- _Task brief_: Transcribe the data below verbatim from the line with "turquoise headphones [568,222,637,285]" to the line with "camera: 95 degrees right, 20 degrees down". Include both of those lines.

- _Supplied entries_:
* * * * * * * * *

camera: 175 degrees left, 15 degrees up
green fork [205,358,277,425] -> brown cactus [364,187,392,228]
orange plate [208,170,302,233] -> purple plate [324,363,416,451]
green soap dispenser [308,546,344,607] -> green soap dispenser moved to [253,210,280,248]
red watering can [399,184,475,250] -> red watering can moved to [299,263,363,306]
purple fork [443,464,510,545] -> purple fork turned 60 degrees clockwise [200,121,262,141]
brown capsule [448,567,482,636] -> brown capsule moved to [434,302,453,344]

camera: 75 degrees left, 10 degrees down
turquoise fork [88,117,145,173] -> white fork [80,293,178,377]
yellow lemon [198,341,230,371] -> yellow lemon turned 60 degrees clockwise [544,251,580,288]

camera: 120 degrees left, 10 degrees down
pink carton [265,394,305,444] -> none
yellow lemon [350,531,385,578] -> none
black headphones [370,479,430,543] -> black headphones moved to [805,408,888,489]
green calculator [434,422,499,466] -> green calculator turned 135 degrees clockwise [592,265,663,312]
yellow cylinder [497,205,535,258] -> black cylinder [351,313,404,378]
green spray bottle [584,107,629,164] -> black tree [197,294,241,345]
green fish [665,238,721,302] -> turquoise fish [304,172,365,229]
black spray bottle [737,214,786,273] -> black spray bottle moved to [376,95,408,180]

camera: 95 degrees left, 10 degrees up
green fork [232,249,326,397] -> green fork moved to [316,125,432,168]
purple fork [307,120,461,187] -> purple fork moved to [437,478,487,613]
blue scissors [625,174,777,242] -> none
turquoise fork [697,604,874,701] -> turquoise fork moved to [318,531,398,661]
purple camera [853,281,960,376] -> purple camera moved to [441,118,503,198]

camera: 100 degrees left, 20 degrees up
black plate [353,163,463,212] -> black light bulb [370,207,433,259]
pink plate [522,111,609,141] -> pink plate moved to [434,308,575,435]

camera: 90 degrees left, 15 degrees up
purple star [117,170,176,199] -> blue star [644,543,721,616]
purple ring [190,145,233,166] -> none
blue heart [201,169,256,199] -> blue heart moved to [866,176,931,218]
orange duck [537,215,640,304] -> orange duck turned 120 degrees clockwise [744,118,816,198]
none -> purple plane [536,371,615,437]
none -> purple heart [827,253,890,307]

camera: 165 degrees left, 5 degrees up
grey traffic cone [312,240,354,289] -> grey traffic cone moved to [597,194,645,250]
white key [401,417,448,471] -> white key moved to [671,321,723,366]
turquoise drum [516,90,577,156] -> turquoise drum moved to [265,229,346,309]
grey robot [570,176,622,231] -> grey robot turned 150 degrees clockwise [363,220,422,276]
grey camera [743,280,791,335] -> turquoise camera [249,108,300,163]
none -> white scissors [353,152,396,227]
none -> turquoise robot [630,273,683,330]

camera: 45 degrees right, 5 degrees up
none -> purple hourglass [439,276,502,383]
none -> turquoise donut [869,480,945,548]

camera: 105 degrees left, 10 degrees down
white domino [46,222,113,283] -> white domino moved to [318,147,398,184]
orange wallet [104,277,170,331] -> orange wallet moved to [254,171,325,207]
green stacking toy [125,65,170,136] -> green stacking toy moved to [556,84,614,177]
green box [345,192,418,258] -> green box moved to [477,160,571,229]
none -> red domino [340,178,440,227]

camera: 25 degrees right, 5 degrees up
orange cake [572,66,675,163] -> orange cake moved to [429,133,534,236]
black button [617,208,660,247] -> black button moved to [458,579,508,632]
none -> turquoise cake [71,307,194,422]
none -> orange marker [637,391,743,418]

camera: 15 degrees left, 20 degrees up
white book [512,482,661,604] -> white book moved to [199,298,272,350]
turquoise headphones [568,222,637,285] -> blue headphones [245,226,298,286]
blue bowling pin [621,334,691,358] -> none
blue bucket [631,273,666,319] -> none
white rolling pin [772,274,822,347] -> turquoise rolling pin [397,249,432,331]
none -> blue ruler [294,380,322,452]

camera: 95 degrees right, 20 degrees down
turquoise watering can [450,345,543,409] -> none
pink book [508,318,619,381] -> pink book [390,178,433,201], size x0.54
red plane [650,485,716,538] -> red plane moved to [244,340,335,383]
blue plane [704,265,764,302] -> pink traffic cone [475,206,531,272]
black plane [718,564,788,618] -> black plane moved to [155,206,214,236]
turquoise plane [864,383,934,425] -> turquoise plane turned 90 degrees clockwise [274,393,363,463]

* * * * * * * * *

- _Solution below_:
turquoise headphones [568,222,637,285] -> blue headphones [245,226,298,286]
blue bowling pin [621,334,691,358] -> none
blue bucket [631,273,666,319] -> none
white rolling pin [772,274,822,347] -> turquoise rolling pin [397,249,432,331]
none -> blue ruler [294,380,322,452]

camera: 95 degrees right, 20 degrees down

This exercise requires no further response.